Work request: Each line of the records below that holds "left" should be copied out.
### Entries supplied ###
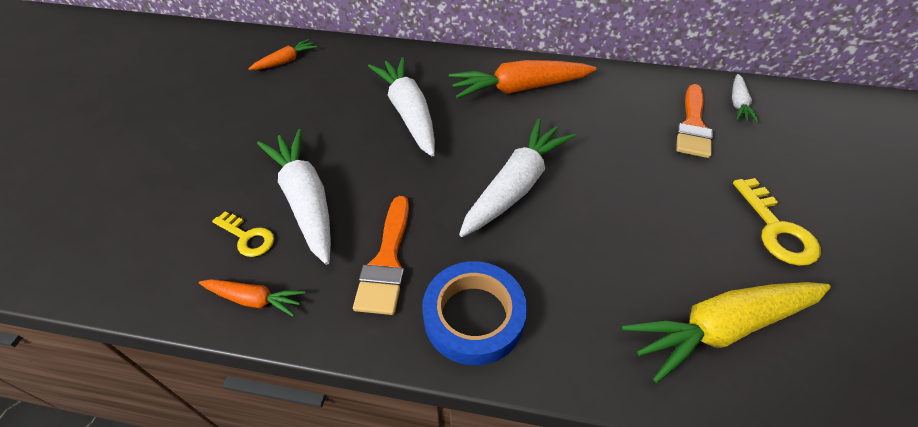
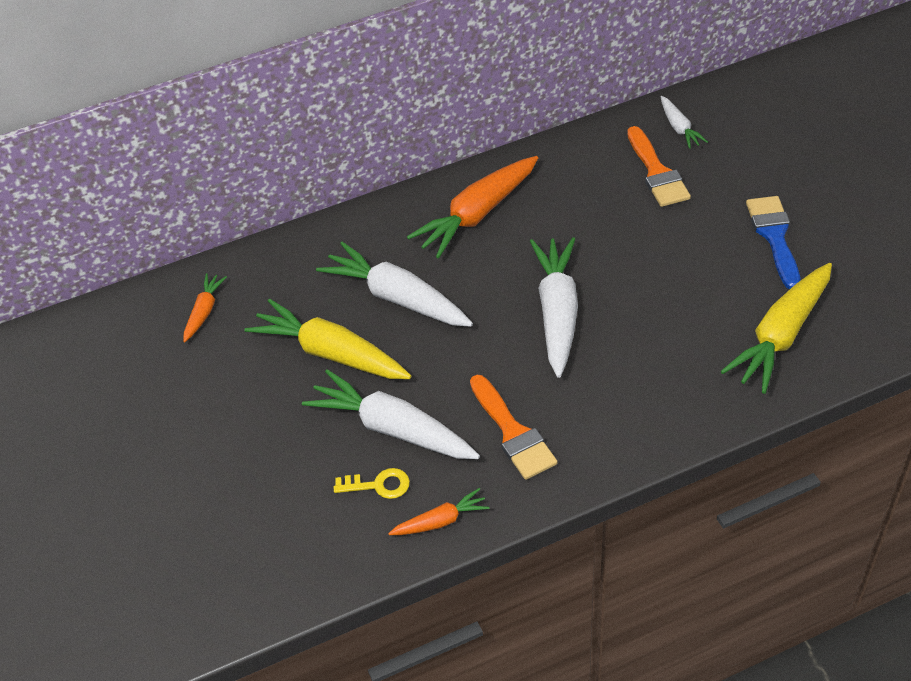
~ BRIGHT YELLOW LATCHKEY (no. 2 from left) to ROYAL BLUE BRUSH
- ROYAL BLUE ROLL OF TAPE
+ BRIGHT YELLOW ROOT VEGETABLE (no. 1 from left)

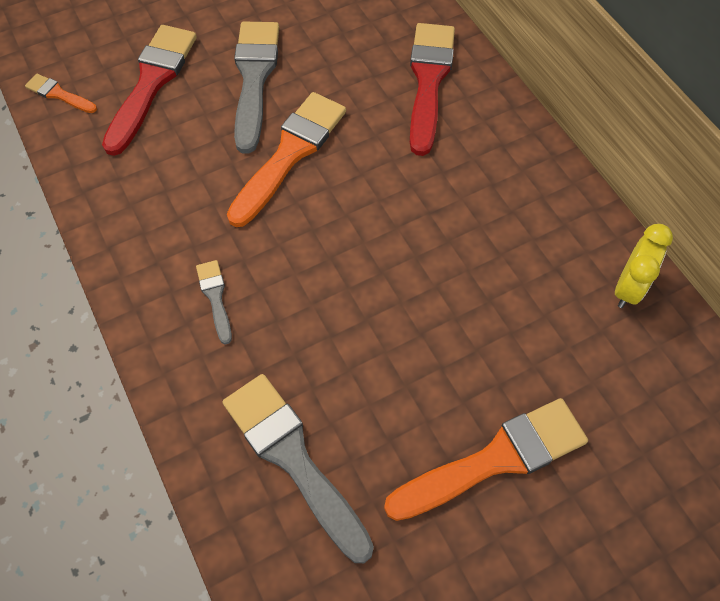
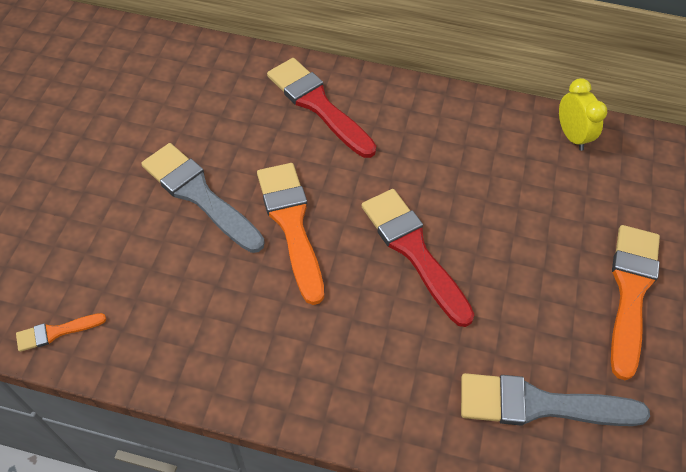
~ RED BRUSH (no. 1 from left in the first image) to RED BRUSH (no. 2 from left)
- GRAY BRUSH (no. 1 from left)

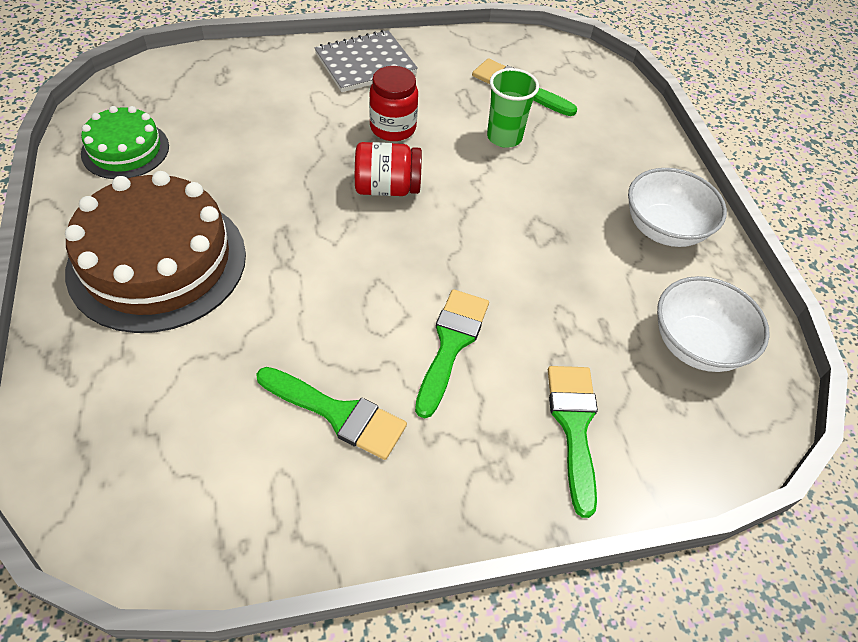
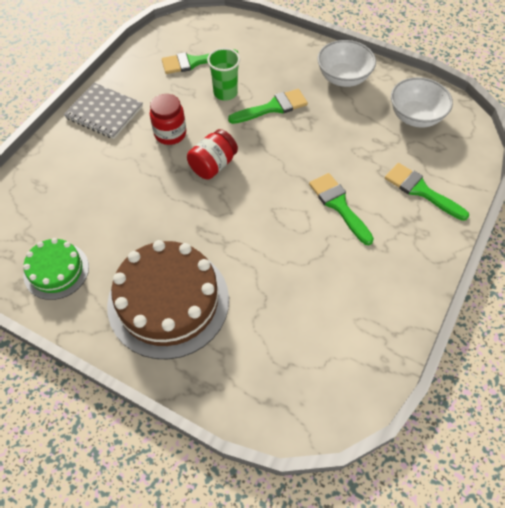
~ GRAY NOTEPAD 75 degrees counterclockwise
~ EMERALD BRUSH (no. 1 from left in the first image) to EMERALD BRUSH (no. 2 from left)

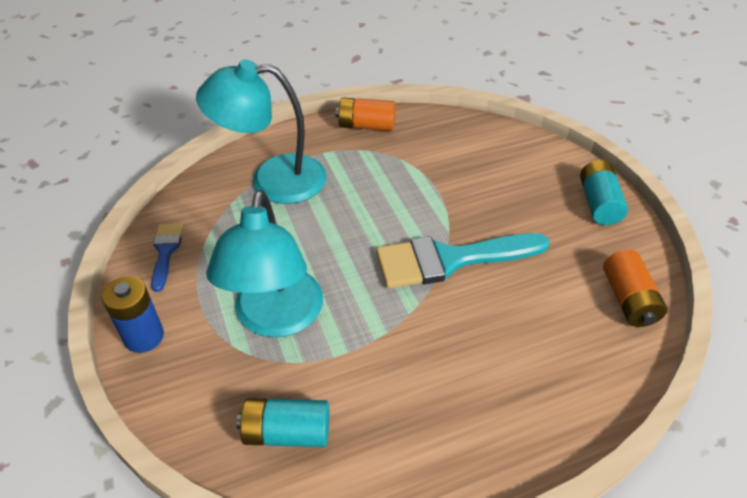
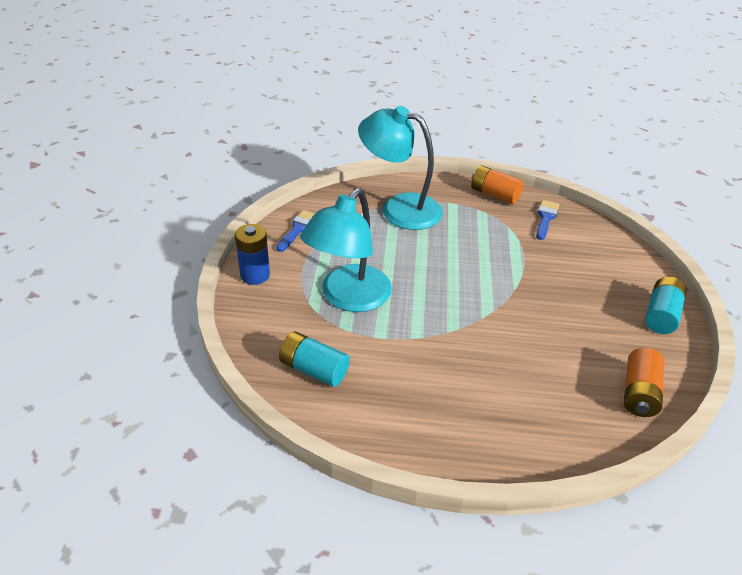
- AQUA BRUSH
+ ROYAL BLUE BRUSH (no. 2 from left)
###
Reply:
~ BRIGHT YELLOW LATCHKEY (no. 2 from left) to ROYAL BLUE BRUSH
+ BRIGHT YELLOW ROOT VEGETABLE (no. 1 from left)
~ RED BRUSH (no. 1 from left in the first image) to RED BRUSH (no. 2 from left)
- GRAY BRUSH (no. 1 from left)
~ EMERALD BRUSH (no. 1 from left in the first image) to EMERALD BRUSH (no. 2 from left)
+ ROYAL BLUE BRUSH (no. 2 from left)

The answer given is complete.